Your task
Repeat the lines from the line with "in_first: [368, 150, 416, 262]" to the line with "now: ebony tin" in the listing below, keeping both end lines and adding nothing.
*** Opening Data shown ***
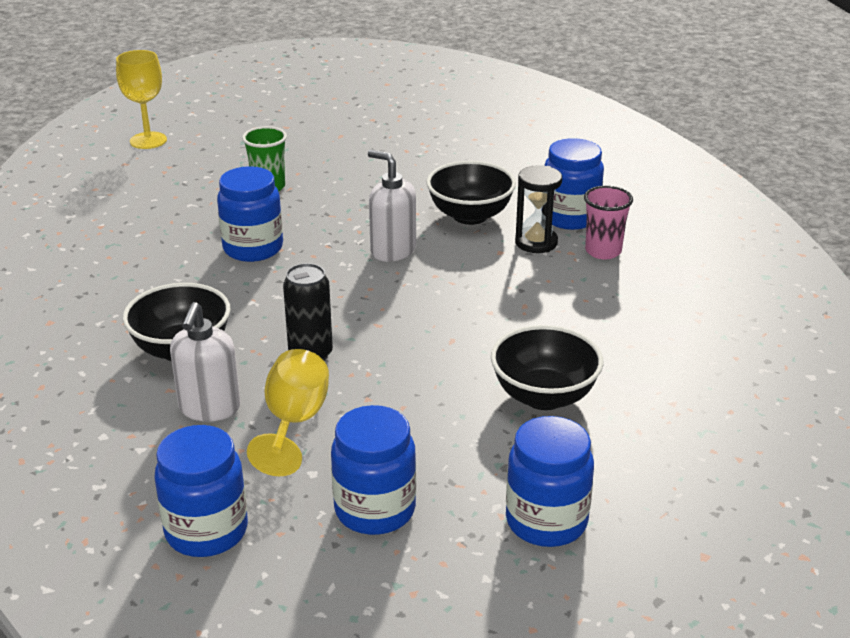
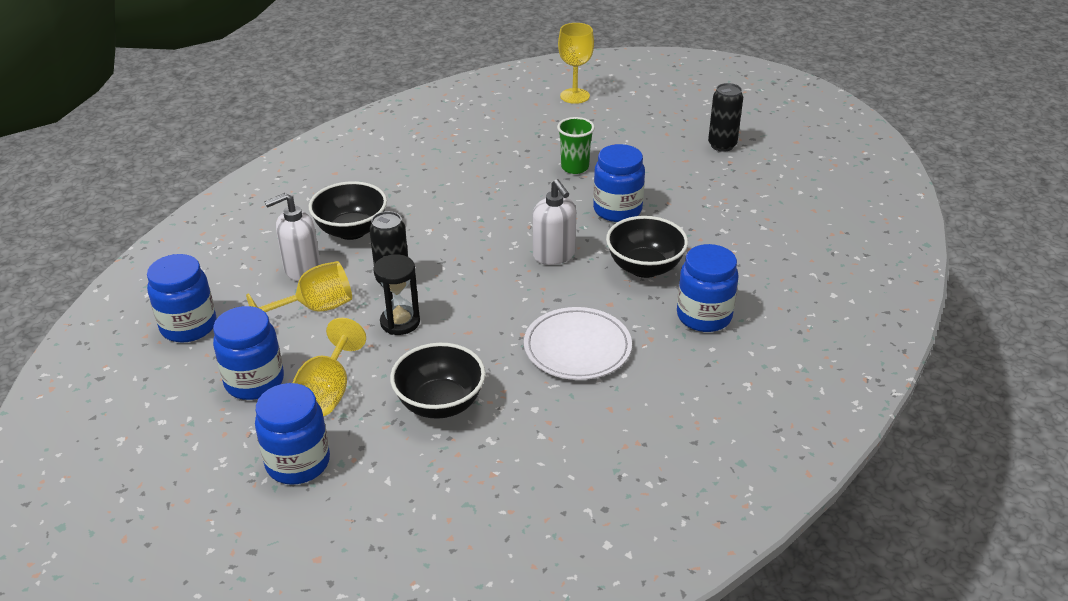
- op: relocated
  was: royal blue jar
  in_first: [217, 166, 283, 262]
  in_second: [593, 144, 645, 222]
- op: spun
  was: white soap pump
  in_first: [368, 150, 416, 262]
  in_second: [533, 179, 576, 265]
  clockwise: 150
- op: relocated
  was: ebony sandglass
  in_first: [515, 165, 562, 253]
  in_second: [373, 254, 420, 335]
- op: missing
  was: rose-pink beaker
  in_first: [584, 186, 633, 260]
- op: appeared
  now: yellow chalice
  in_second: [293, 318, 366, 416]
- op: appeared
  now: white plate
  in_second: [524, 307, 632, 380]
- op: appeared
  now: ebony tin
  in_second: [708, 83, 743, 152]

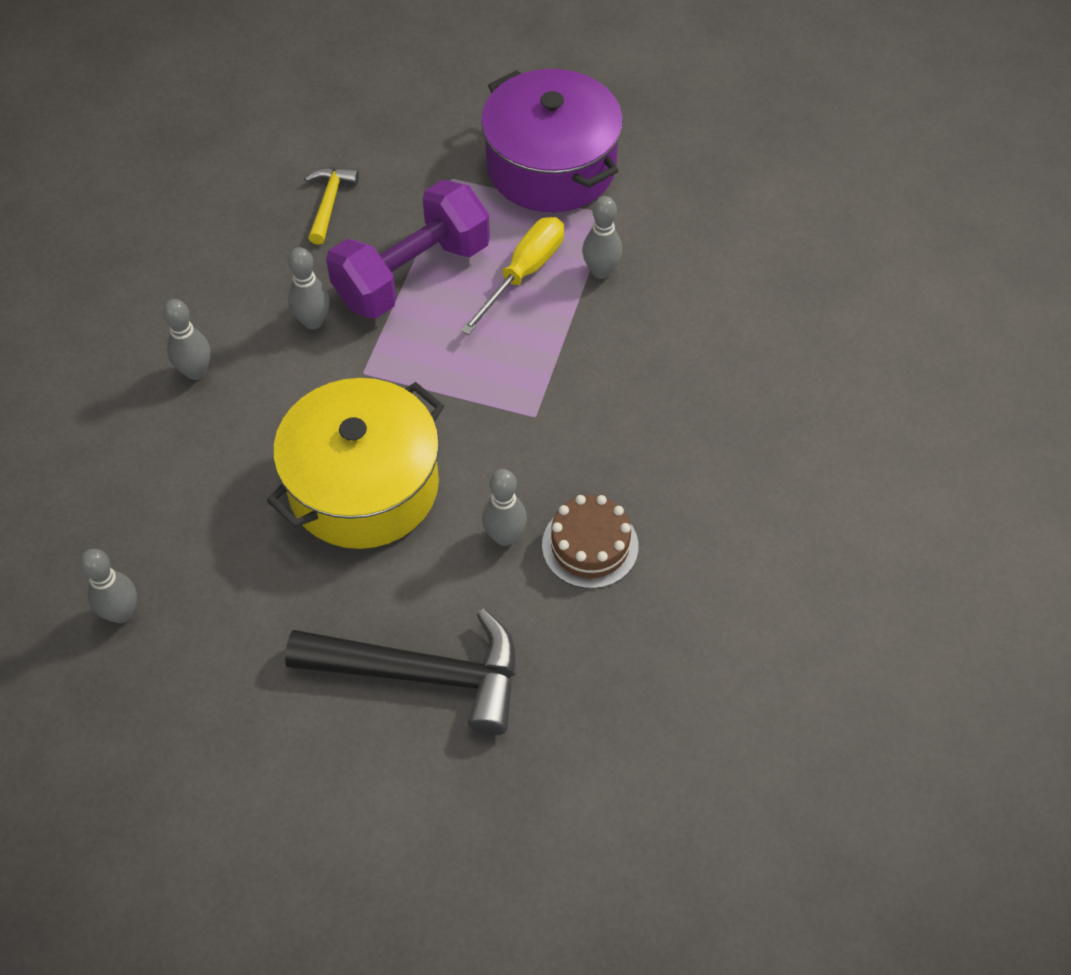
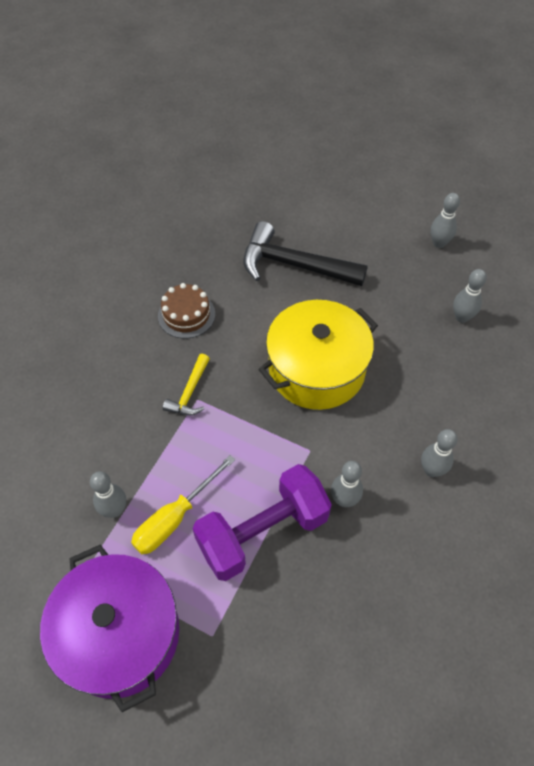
- op: relocated
  was: yellow claw hammer
  in_first: [304, 167, 359, 245]
  in_second: [163, 354, 210, 416]
- op: relocated
  was: ash-grey bowling pin
  in_first: [482, 469, 527, 546]
  in_second: [431, 193, 460, 248]

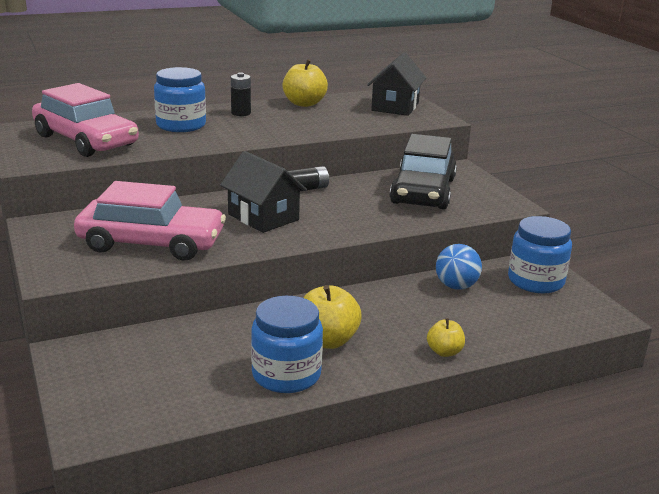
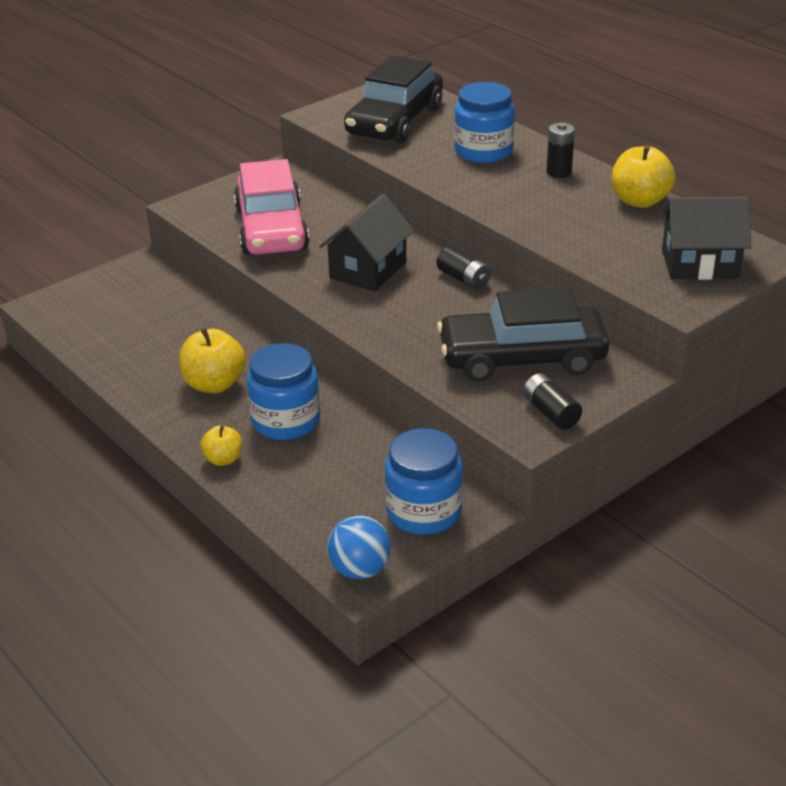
- op: colour
  was: rose-pink car
  now: ebony car
  in_first: [32, 83, 139, 157]
  in_second: [344, 55, 443, 143]
- op: relocated
  was: royal blue jar
  in_first: [251, 296, 323, 393]
  in_second: [247, 343, 320, 440]
- op: relocated
  was: royal blue sphere
  in_first: [436, 244, 482, 290]
  in_second: [327, 515, 391, 579]
- op: appeared
  now: ebony AA battery
  in_second: [523, 373, 582, 430]

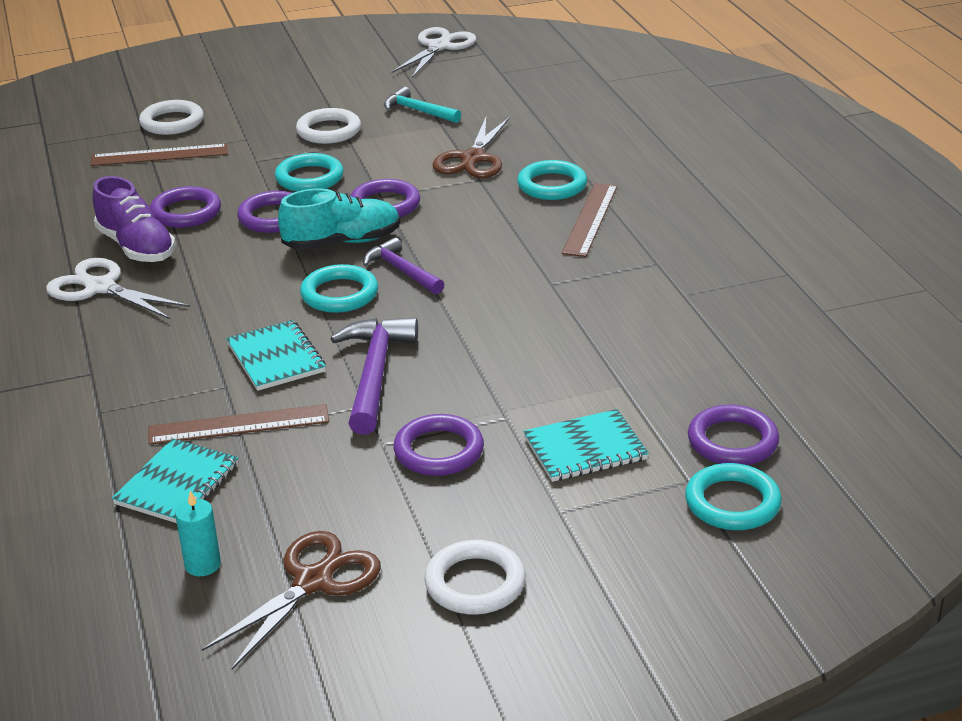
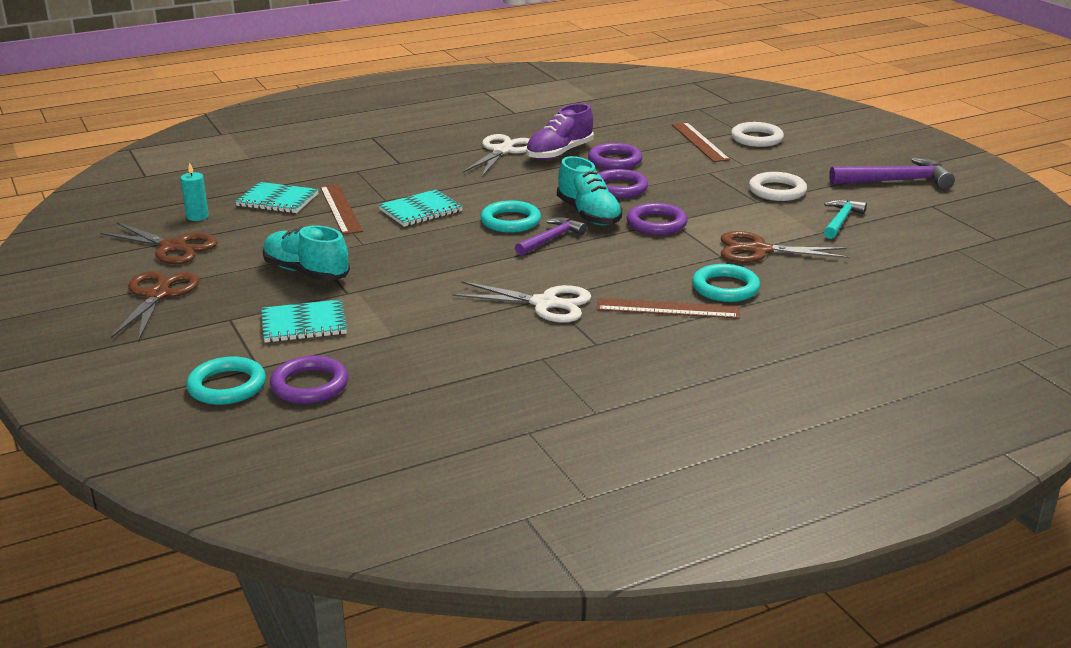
- op: missing
  was: turquoise hoop
  in_first: [275, 153, 344, 192]
- op: relocated
  was: purple claw hammer
  in_first: [330, 318, 418, 434]
  in_second: [829, 158, 955, 189]
- op: relocated
  was: white shears
  in_first: [391, 27, 476, 78]
  in_second: [452, 281, 591, 323]
- op: exchanged
  was: purple hoop
  now: turquoise lace-up shoe
  in_first: [394, 414, 484, 476]
  in_second: [263, 225, 350, 281]
- op: exchanged
  was: white hoop
  now: brown shears
  in_first: [424, 540, 526, 615]
  in_second: [111, 271, 199, 340]
- op: spun
  was: turquoise notebook
  in_first: [523, 409, 649, 482]
  in_second: [261, 299, 347, 343]
  clockwise: -75

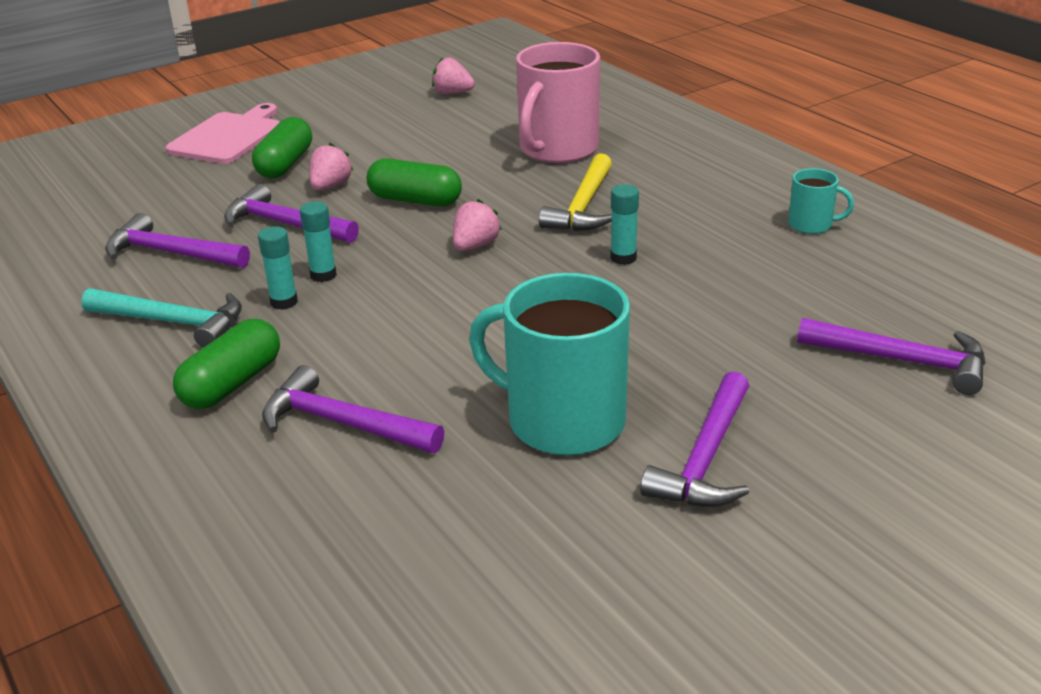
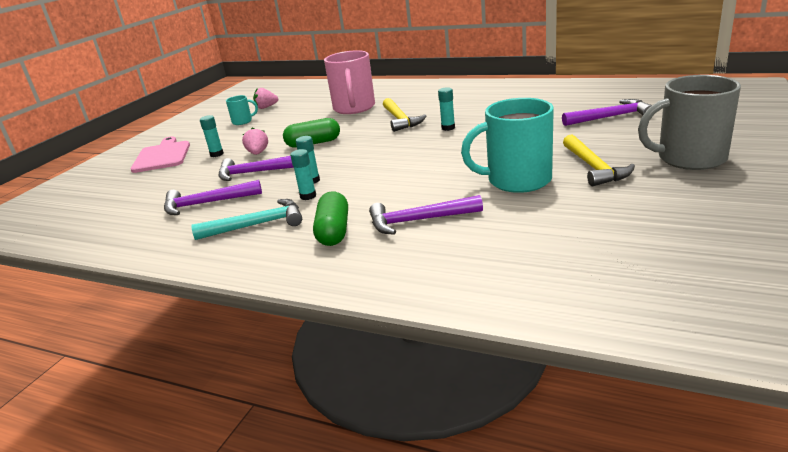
- op: exchanged
  was: green capsule
  now: turquoise glue stick
  in_first: [252, 117, 312, 178]
  in_second: [200, 115, 224, 157]
- op: missing
  was: rose-pink berry
  in_first: [453, 199, 502, 251]
- op: colour
  was: purple claw hammer
  now: yellow claw hammer
  in_first: [640, 371, 749, 507]
  in_second: [563, 134, 635, 186]
- op: relocated
  was: turquoise coffee mug
  in_first: [788, 168, 854, 234]
  in_second: [226, 95, 258, 125]
- op: appeared
  now: ash-grey coffee mug
  in_second: [638, 75, 741, 170]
*** Closing Data shown ***
Problem solution
  in_first: [368, 150, 416, 262]
  in_second: [533, 179, 576, 265]
  clockwise: 150
- op: relocated
  was: ebony sandglass
  in_first: [515, 165, 562, 253]
  in_second: [373, 254, 420, 335]
- op: missing
  was: rose-pink beaker
  in_first: [584, 186, 633, 260]
- op: appeared
  now: yellow chalice
  in_second: [293, 318, 366, 416]
- op: appeared
  now: white plate
  in_second: [524, 307, 632, 380]
- op: appeared
  now: ebony tin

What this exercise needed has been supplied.